## What you will do
Among the lines below, which ones contain the word "cross"? Copy every such line.

## Material for the task
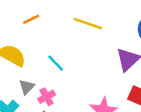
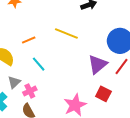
orange line: (31, 19) -> (29, 40), moved

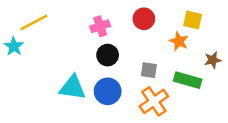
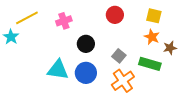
pink cross: (100, 26) -> (64, 21), moved
orange star: (179, 41) -> (152, 37), moved
gray square: (149, 70) -> (119, 56), turned 32

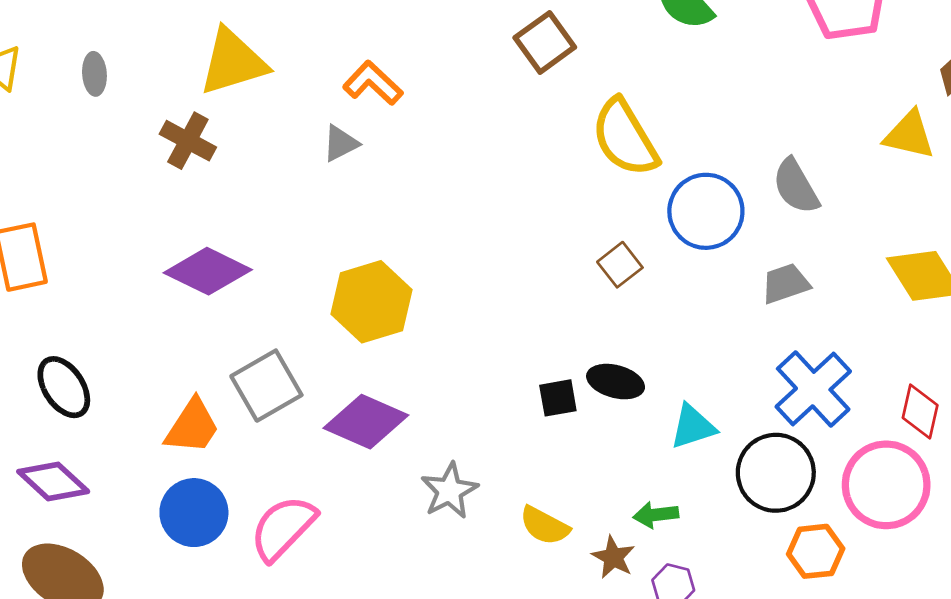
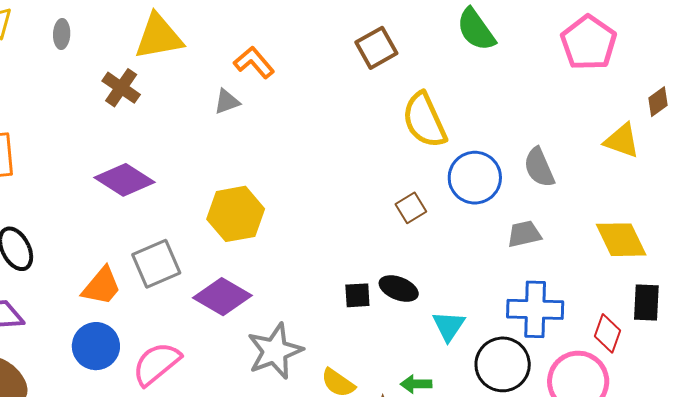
blue cross: (813, 389) -> (535, 309), turned 38
cyan triangle: (693, 427) -> (449, 326), turned -45
gray star: (449, 491) -> (275, 351), size x1.4

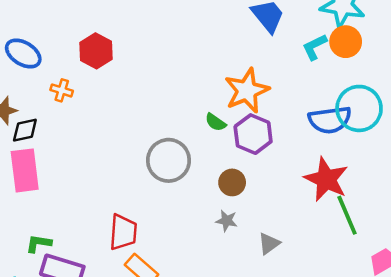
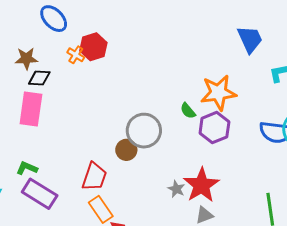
red hexagon: (96, 51) -> (93, 47), moved
red star: (326, 179) -> (201, 185), moved
brown circle: (232, 182) -> (126, 150), moved

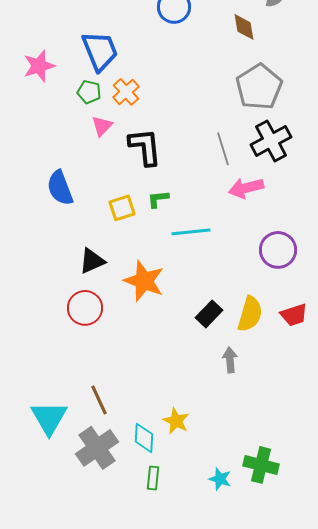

## Written solution
pink cross: (100, 26) -> (64, 21), moved
blue cross: (813, 389) -> (535, 309), turned 38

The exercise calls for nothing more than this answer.